THE TASK =
Exactly the lines from the line with "MATRIX1: MAX7221 -> MAX7219" through the final line of the records below, both ends included, are to be set down. Do not include pictures.

Change detection data:
────

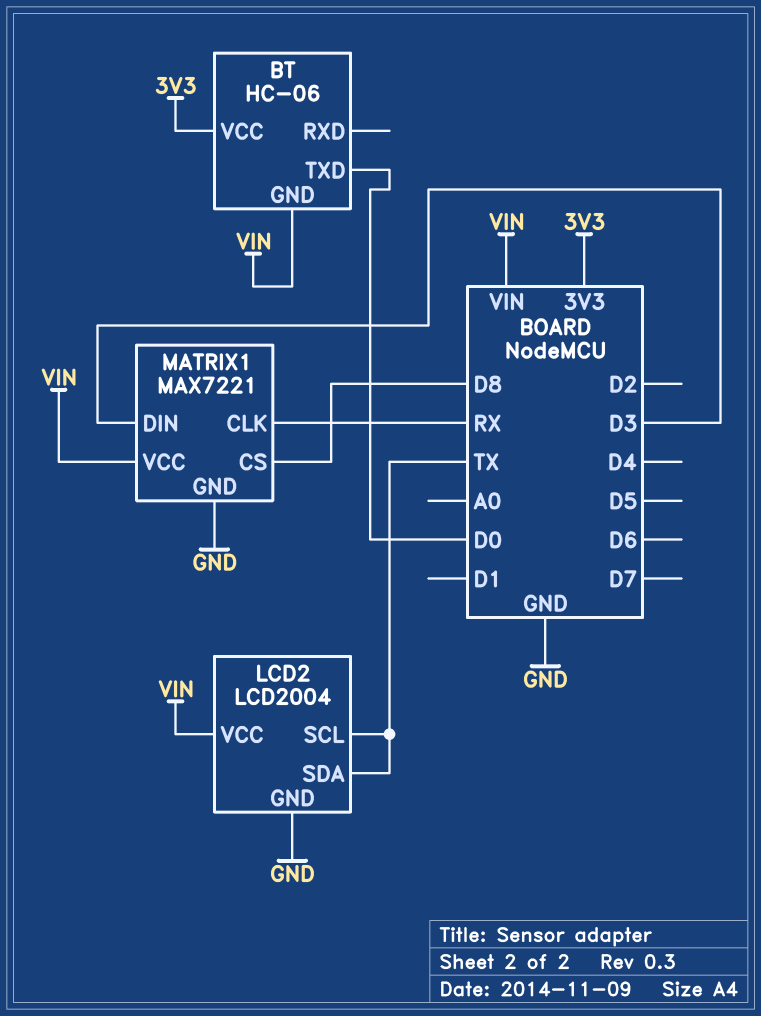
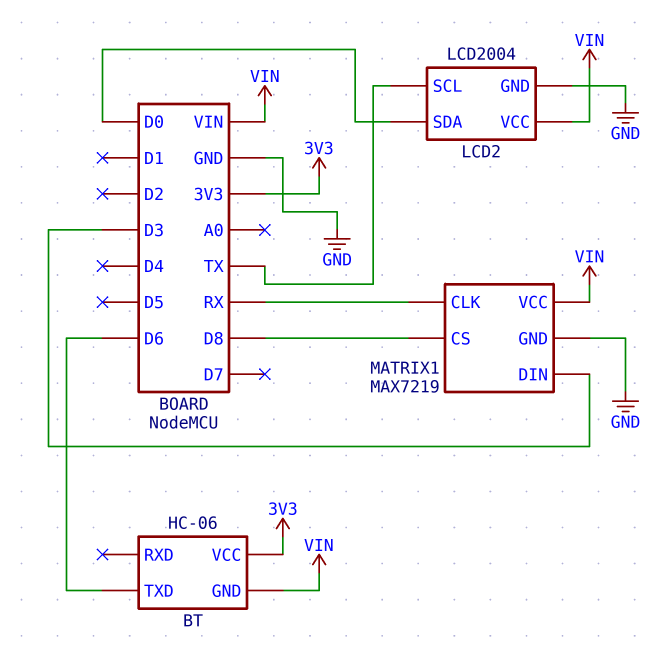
BT pin TXD: D0 -> D6
LCD2 pin SDA: TX -> D0
MATRIX1: MAX7221 -> MAX7219

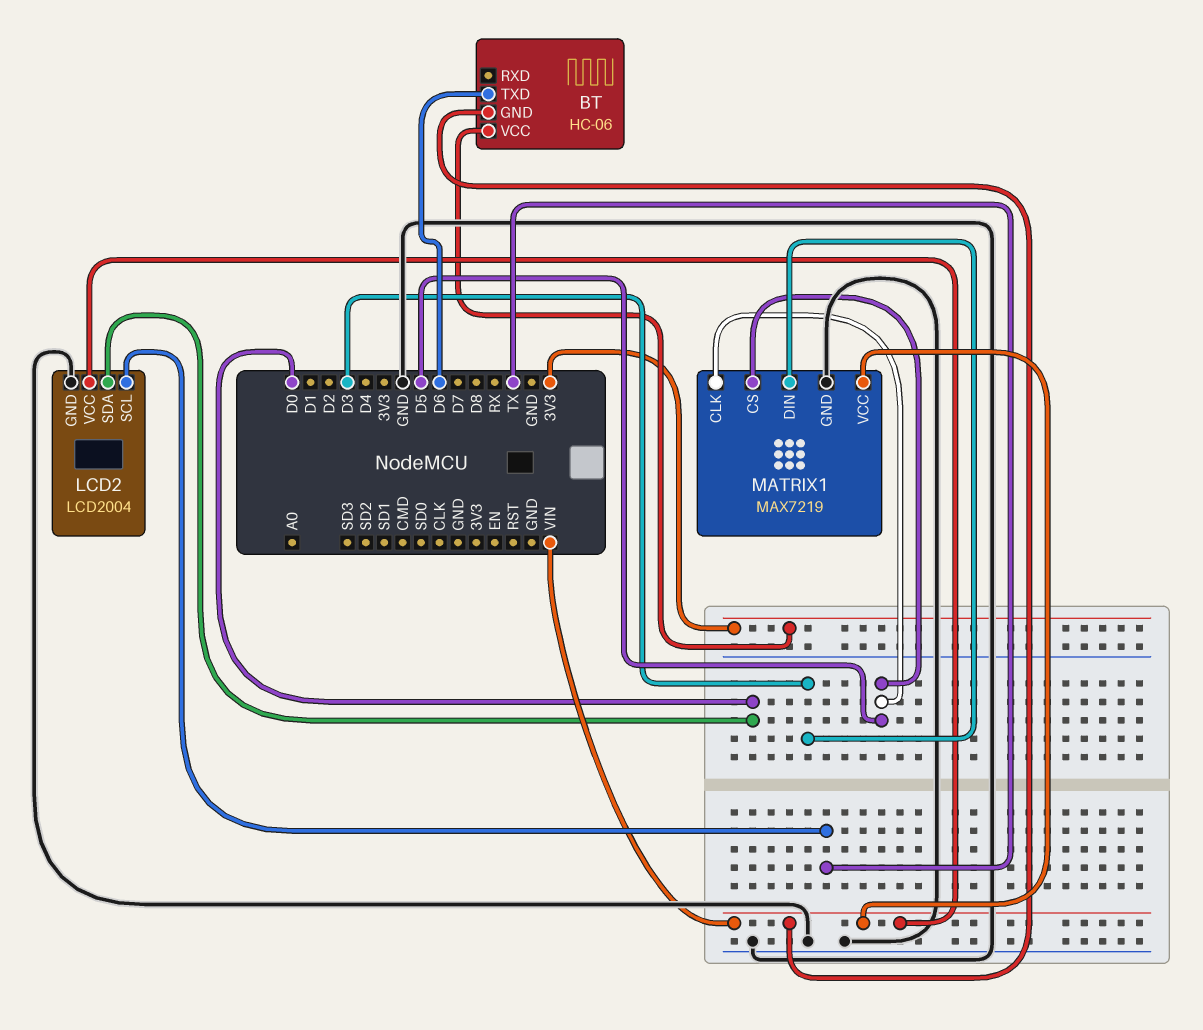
MATRIX1 pin CLK: RX -> D5
MATRIX1 pin CS: D8 -> D5

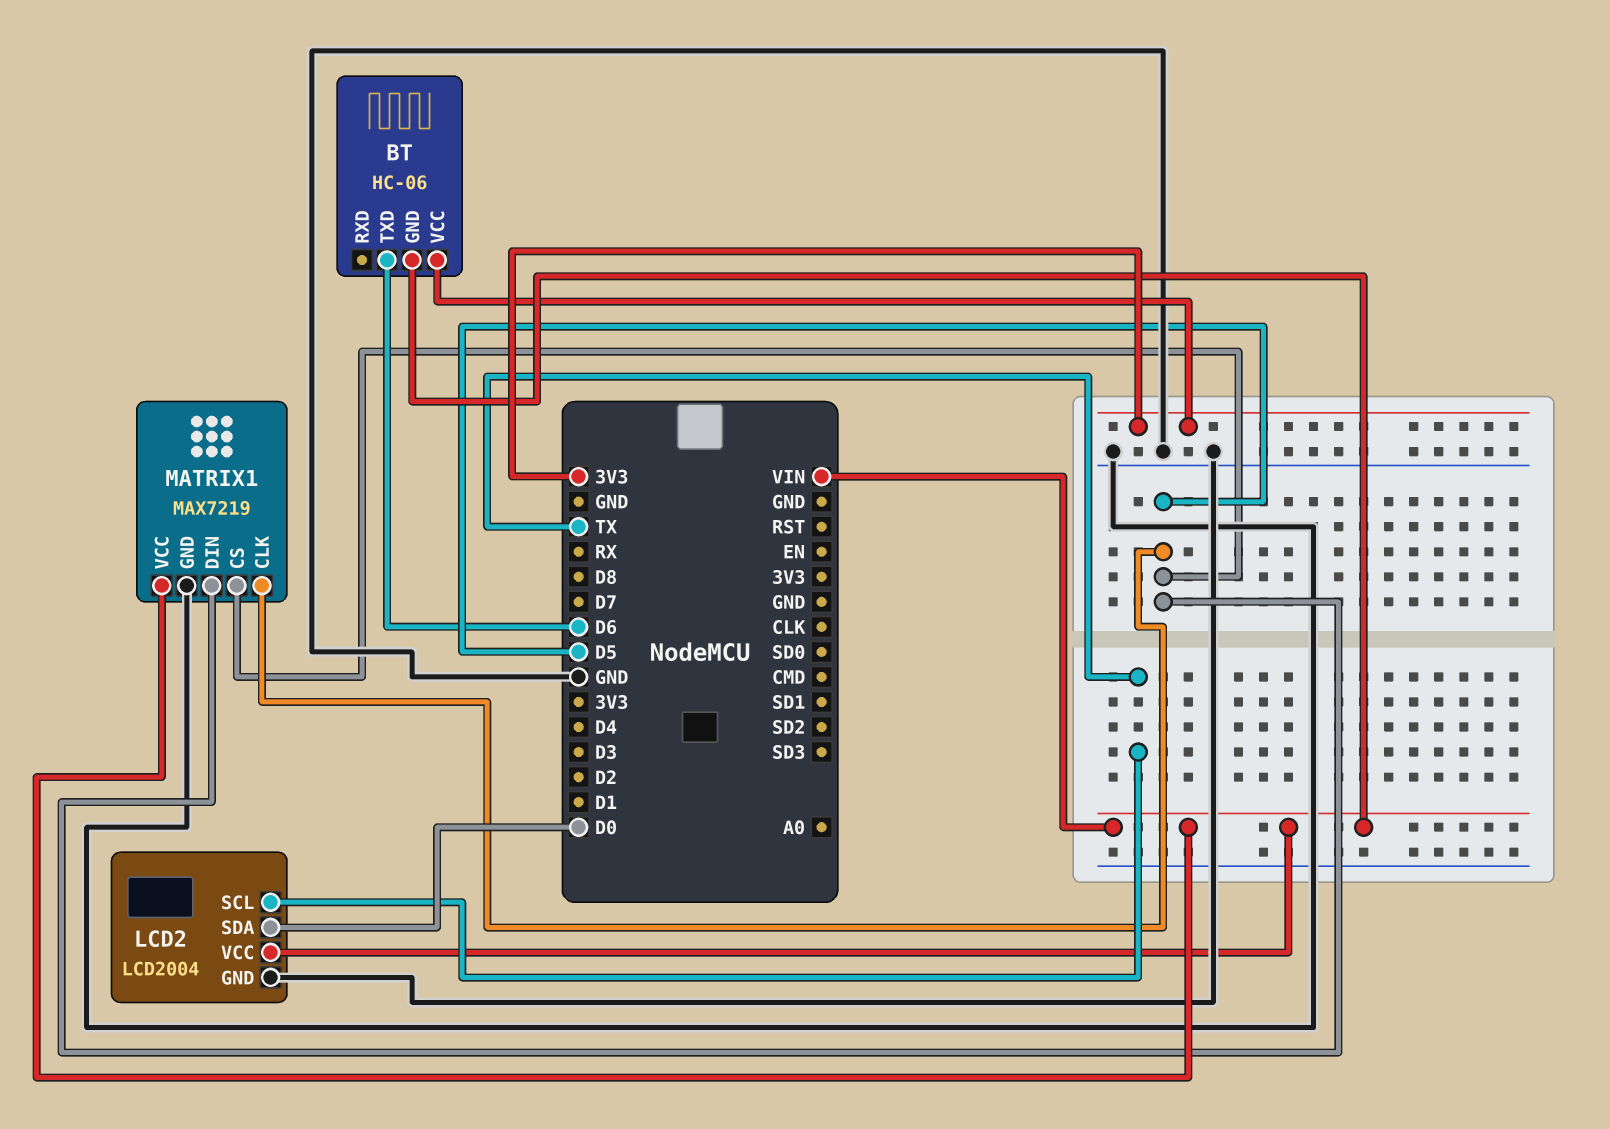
MATRIX1 pin DIN: D3 -> D5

────

EXPECTED OUTPUT =
MATRIX1: MAX7221 -> MAX7219

MATRIX1 pin CLK: RX -> D5
MATRIX1 pin CS: D8 -> D5

MATRIX1 pin DIN: D3 -> D5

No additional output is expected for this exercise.